== Segment start ==

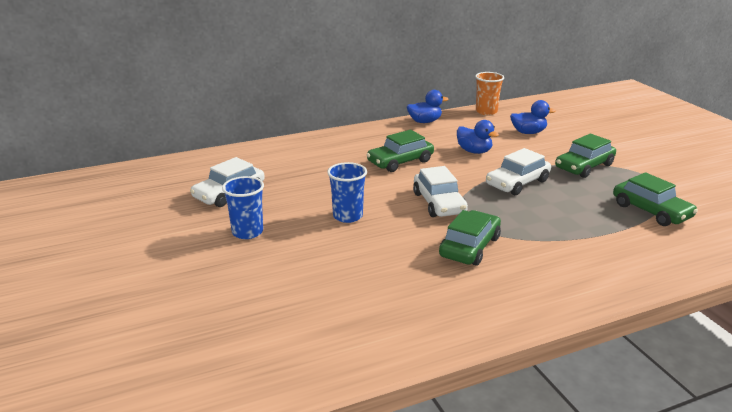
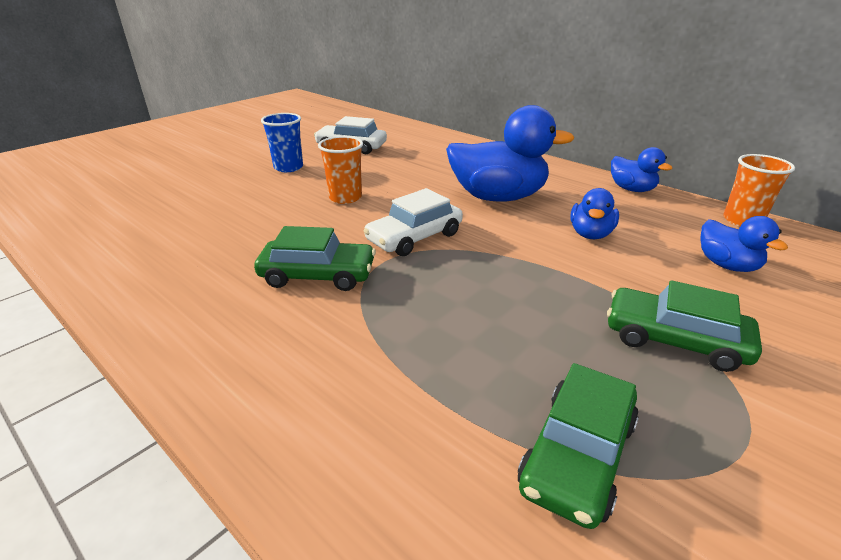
camera: 65 degrees right, 5 degrees up
(347, 216) = (345, 197): blue cup -> orange cup
(400, 161) = (498, 197): green car -> blue duck
(517, 183) = (530, 282): white car -> none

== Segment end ==

- **Problem**
Your reply should restate the data above word for word and contain no pictures.

- **Completed exercise**
camera: 65 degrees right, 5 degrees up
(347, 216) = (345, 197): blue cup -> orange cup
(400, 161) = (498, 197): green car -> blue duck
(517, 183) = (530, 282): white car -> none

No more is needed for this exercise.